### [Activity]
Your task is to give the number of lines in the listing that include "none", and nothing else.

### [Data excerpts]
****************************************

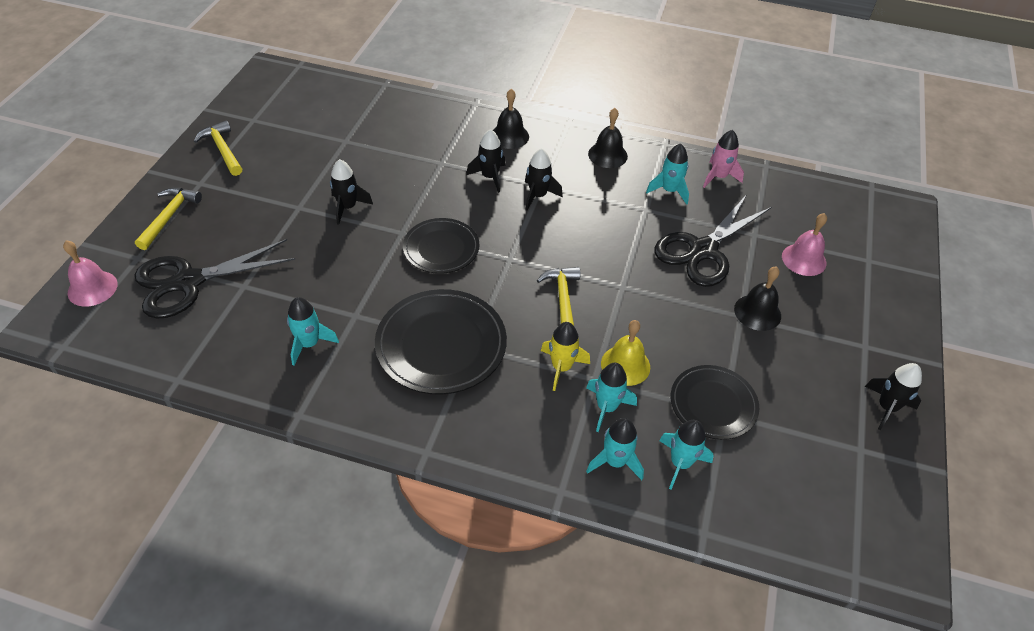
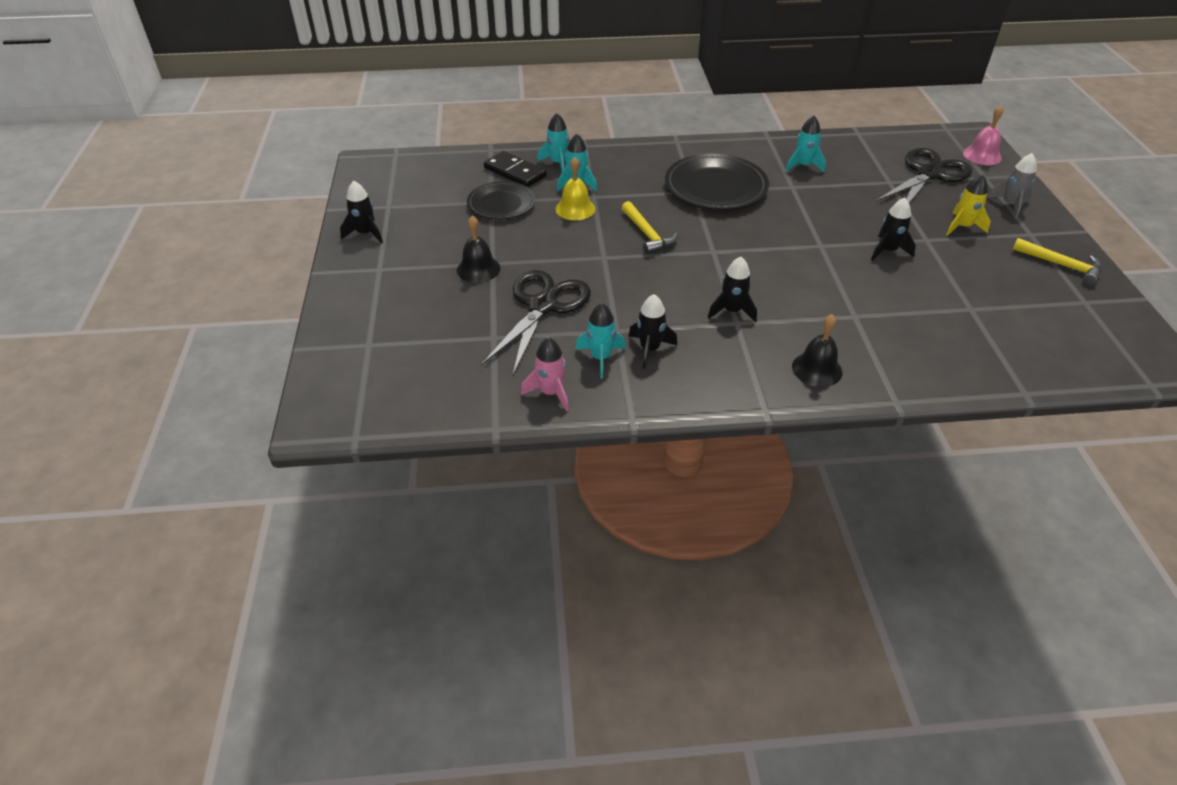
camera: 160 degrees right, 5 degrees down
(169, 217) = (1010, 205): yellow hammer -> grey rocket
(441, 248) = (776, 243): black plate -> none
(490, 177) = (794, 315): black rocket -> black rocket (650, 349)
(561, 367) = (621, 196): yellow rocket -> yellow rocket (962, 227)
(607, 155) = (691, 381): black bell -> none
(680, 463) = (515, 172): turquoise rocket -> black domino
(804, 259) = (438, 326): pink bell -> none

****************************************

### [Answer box]
3